Instructions to follow -
Which lines below contain "stairs"? Pull them out.
BEGIN Extracted information
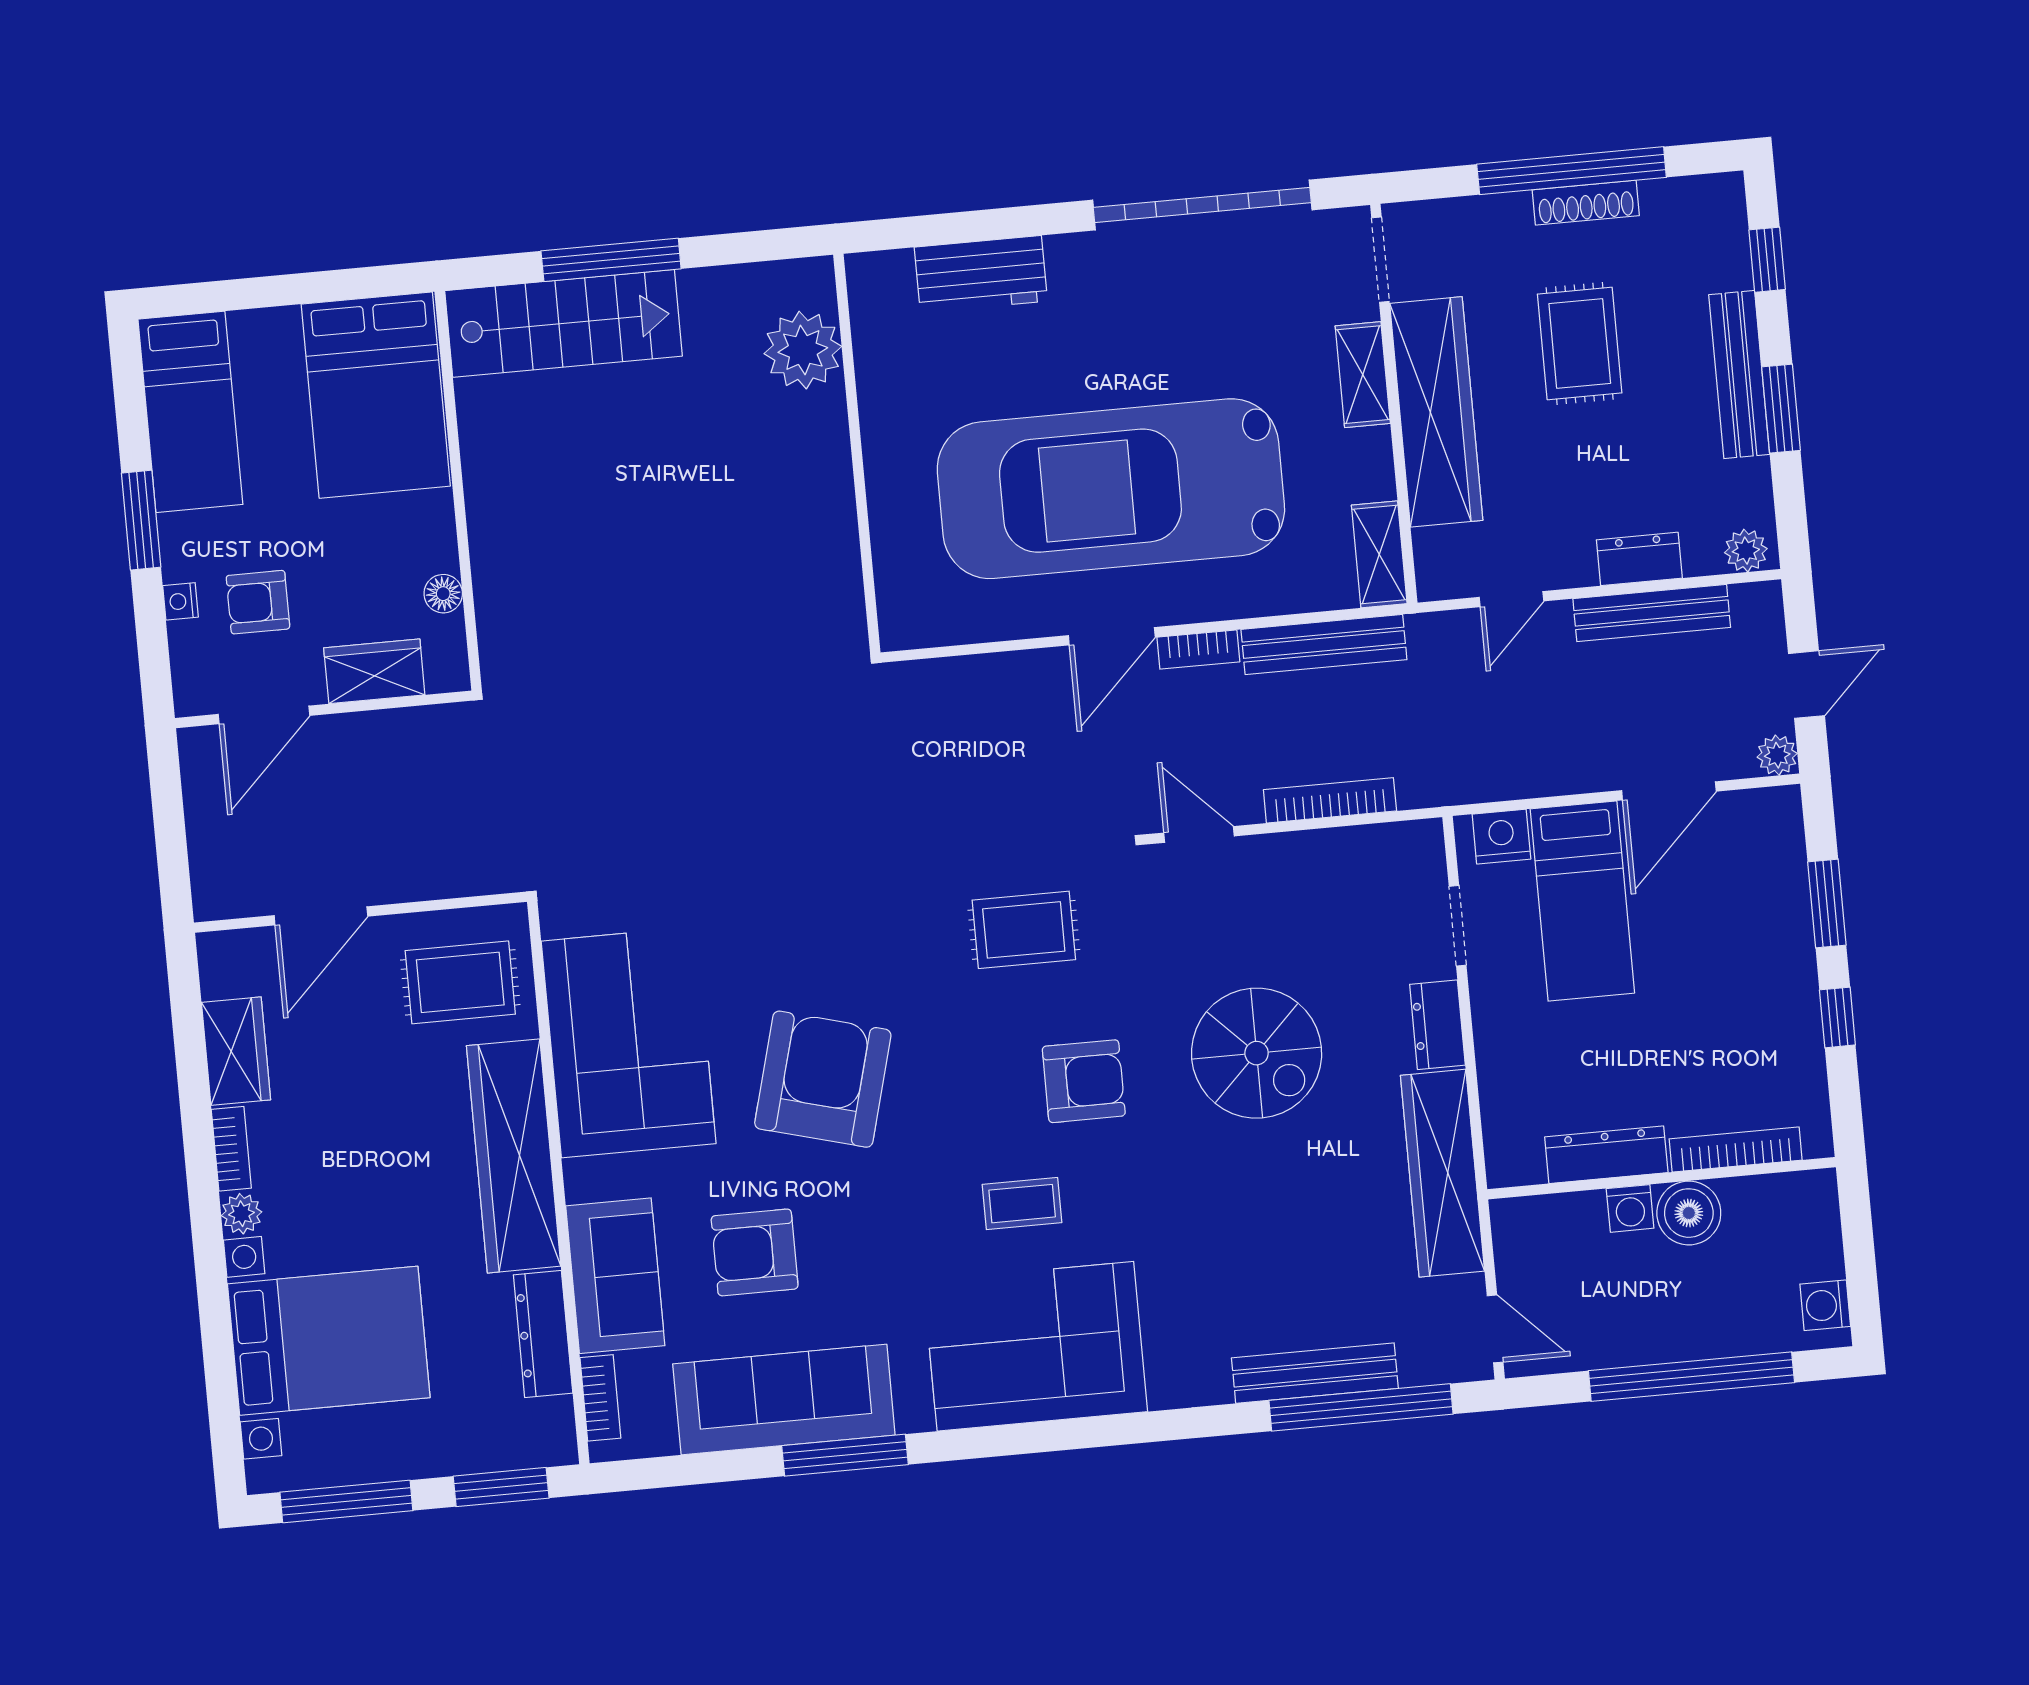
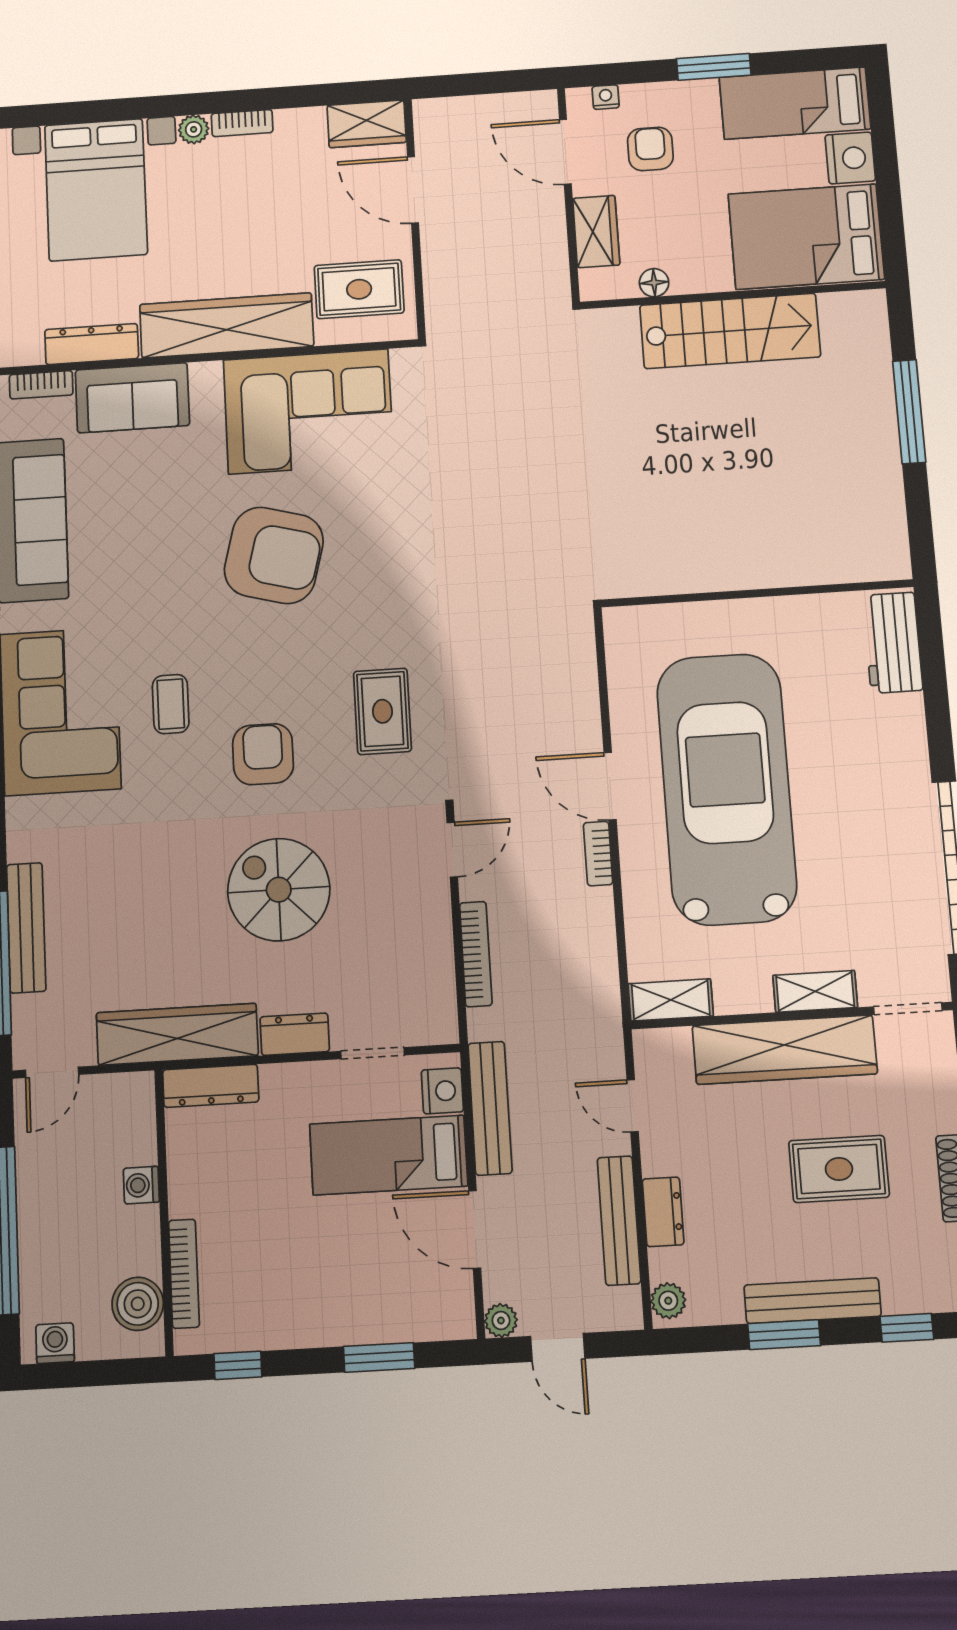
workbench: (981, 274) -> (893, 643), moved
stairs: (564, 323) -> (730, 331), moved, turned -90
nightstand: (266, 338) -> (850, 158), added
plant: (803, 350) -> (838, 554), removed
nightstand: (180, 601) -> (606, 97), moved
bench: (1324, 645) -> (490, 1108), moved
rug: (460, 982) -> (359, 289), turned 90
window: (1837, 1017) -> (238, 1365), moved
wardrobe: (236, 1051) -> (367, 124), moved
spiral stairs: (1257, 1053) -> (279, 890), turned 90
armchair: (1084, 1081) -> (263, 754), turned 180
dresser: (1606, 1155) -> (211, 1086), moved, turned 90
boiler: (1689, 1213) -> (138, 1304), moved
armchair: (755, 1252) -> (144, 501), removed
END Extracted information
Your response -
stairs: (564, 323) -> (730, 331), moved, turned -90
spiral stairs: (1257, 1053) -> (279, 890), turned 90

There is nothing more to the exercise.